Please transcribe the entries that follow exactly as they stand, skipping each picture.

**** Input

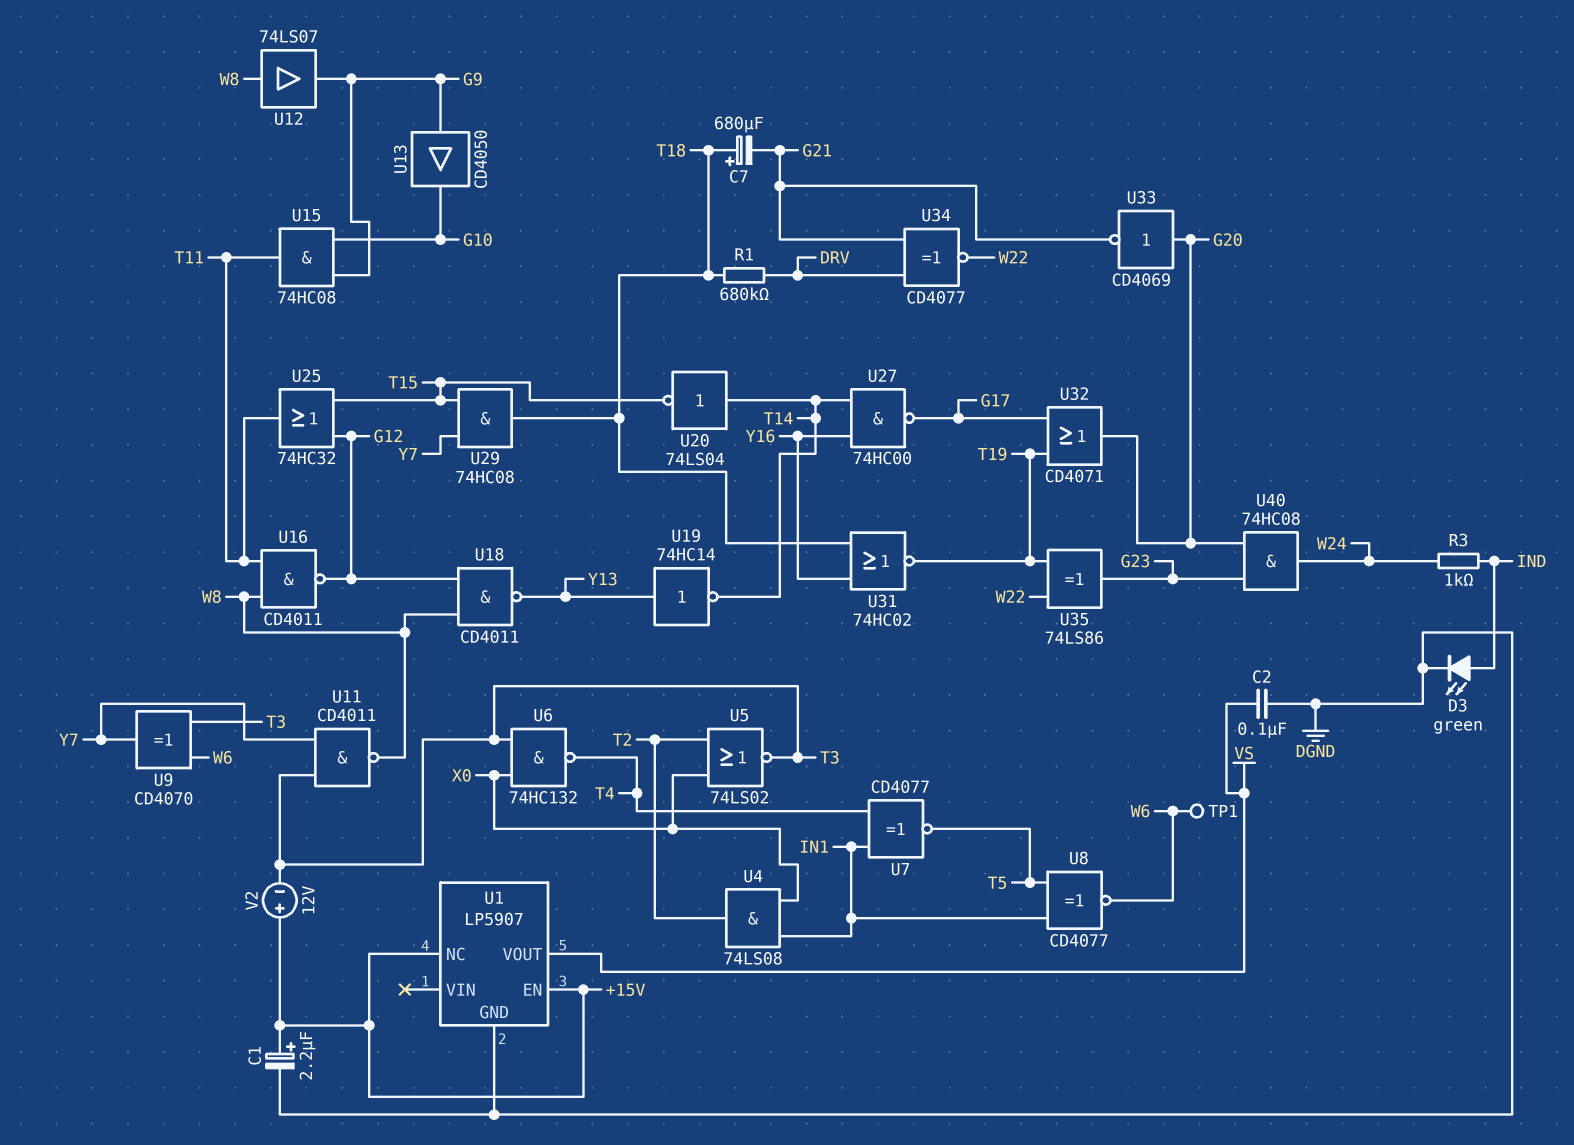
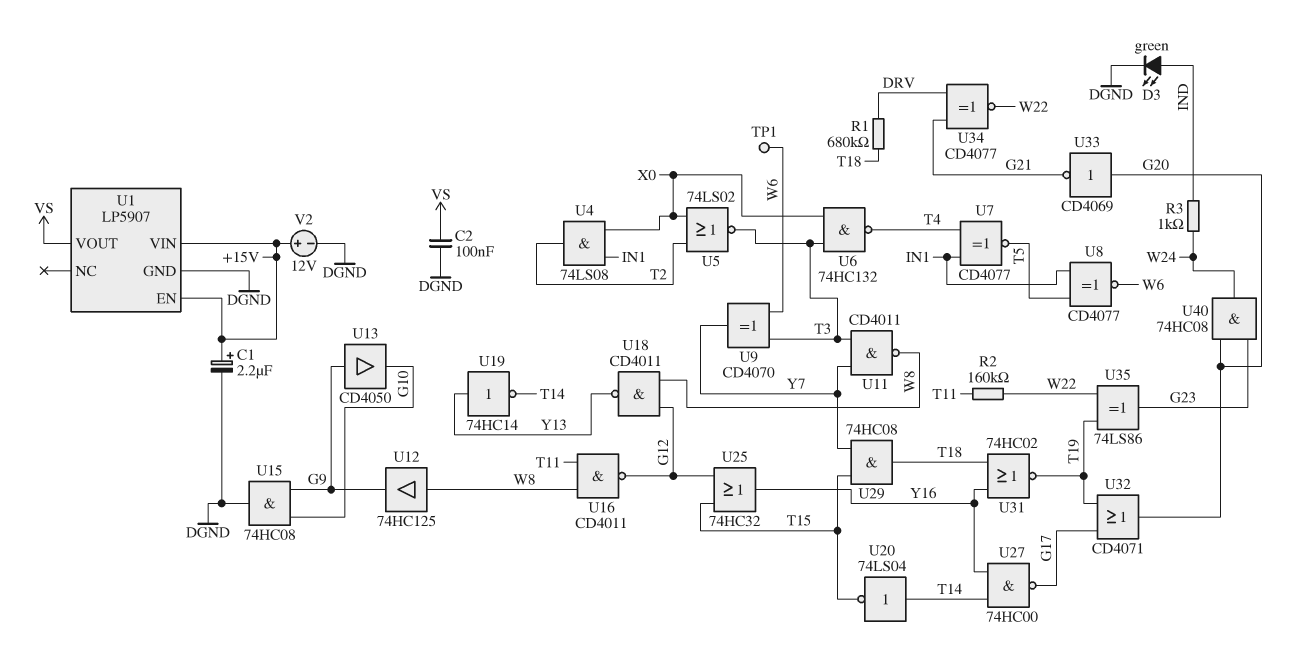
C7: 680uF (plus T18, minus G21) -> none
R2: none -> 160k (T11, W22)
U1 pin NC: +15V -> none
U1 pin VIN: none -> +15V
U12: buffer 74LS07 (in W8, out G9) -> buffer 74HC125 (in W8, out G9)
U15: AND 74HC08 (in G9, in G10, out T11) -> AND 74HC08 (in G9, in G10, out DGND)
U25: OR 74HC32 (in G12, in T15, out T11) -> OR 74HC32 (in G12, in T15, out Y16)
V2: 12V (plus +15V, minus T3) -> 12V (plus +15V, minus DGND)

********

→ Exercise result
C7: 680uF (plus T18, minus G21) -> none
R2: none -> 160k (T11, W22)
U1 pin NC: +15V -> none
U1 pin VIN: none -> +15V
U12: buffer 74LS07 (in W8, out G9) -> buffer 74HC125 (in W8, out G9)
U15: AND 74HC08 (in G9, in G10, out T11) -> AND 74HC08 (in G9, in G10, out DGND)
U25: OR 74HC32 (in G12, in T15, out T11) -> OR 74HC32 (in G12, in T15, out Y16)
V2: 12V (plus +15V, minus T3) -> 12V (plus +15V, minus DGND)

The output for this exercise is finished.